* [REQUIRED ACTION]:
Please copy each line of the records below that holds the word "padlock".

* [EXTRACTED ENTRIES]:
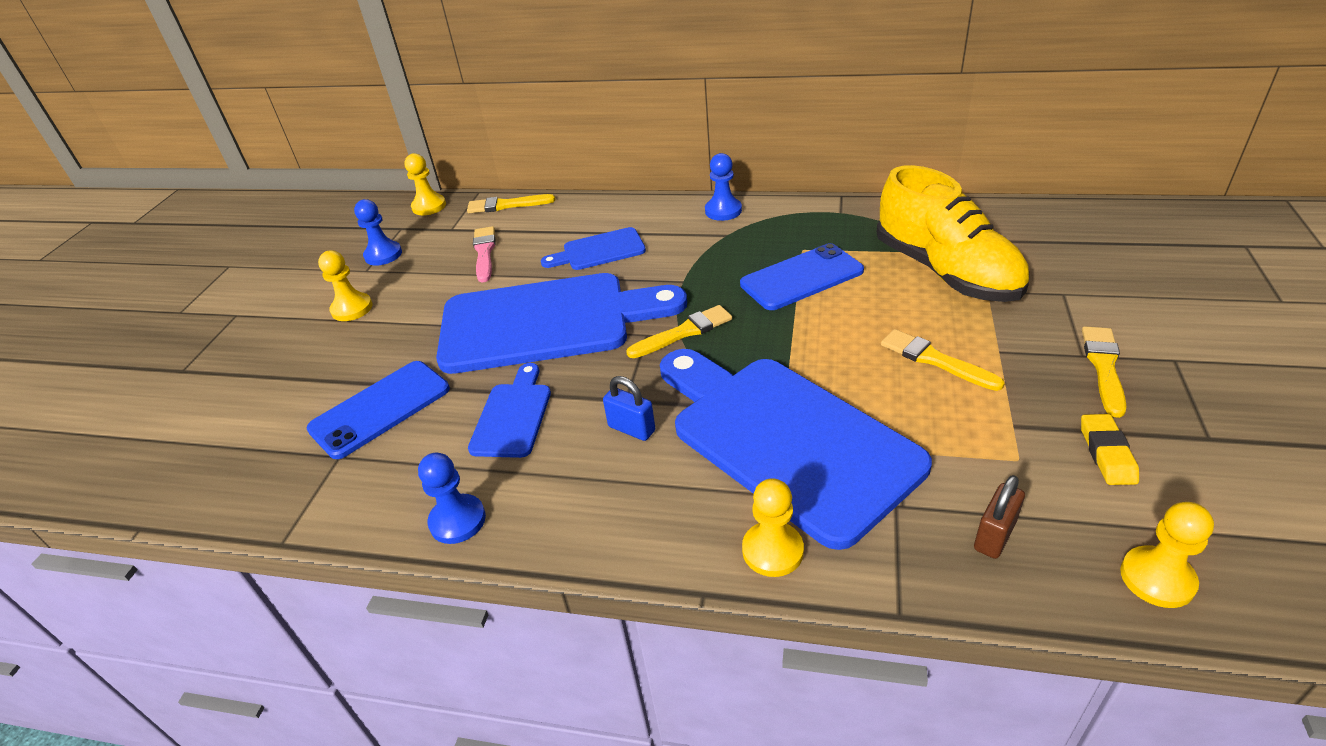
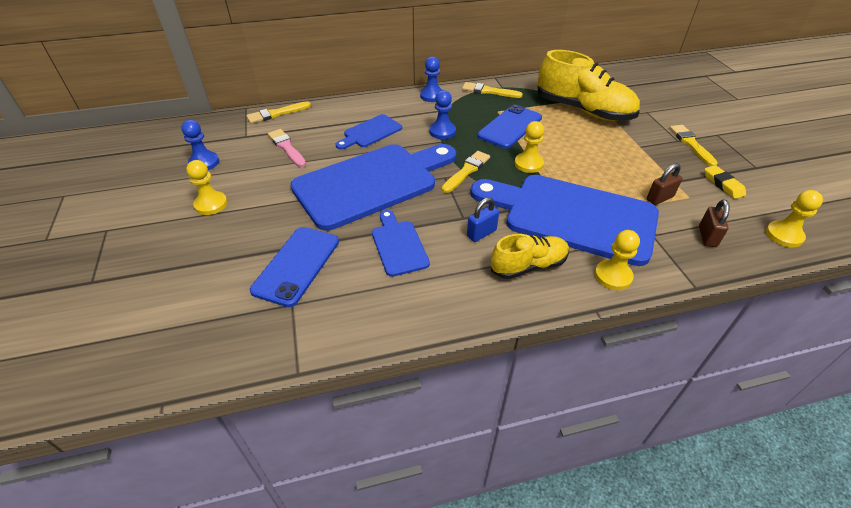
camera: 30 degrees left, 5 degrees up
(429, 206) = (213, 123): yellow pawn -> yellow pawn (528, 164)
(457, 520) = (416, 318): blue pawn -> blue pawn (442, 131)
(631, 428) = (481, 233): blue padlock -> blue padlock turned 45 degrees counterclockwise
(659, 495) = (528, 266): none -> yellow shoe
(935, 360) = (614, 157): yellow brush -> yellow brush (488, 91)
(960, 447) = (659, 198): none -> brown padlock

* [ANSWER TO THIS PROBLEM]:
(631, 428) = (481, 233): blue padlock -> blue padlock turned 45 degrees counterclockwise
(960, 447) = (659, 198): none -> brown padlock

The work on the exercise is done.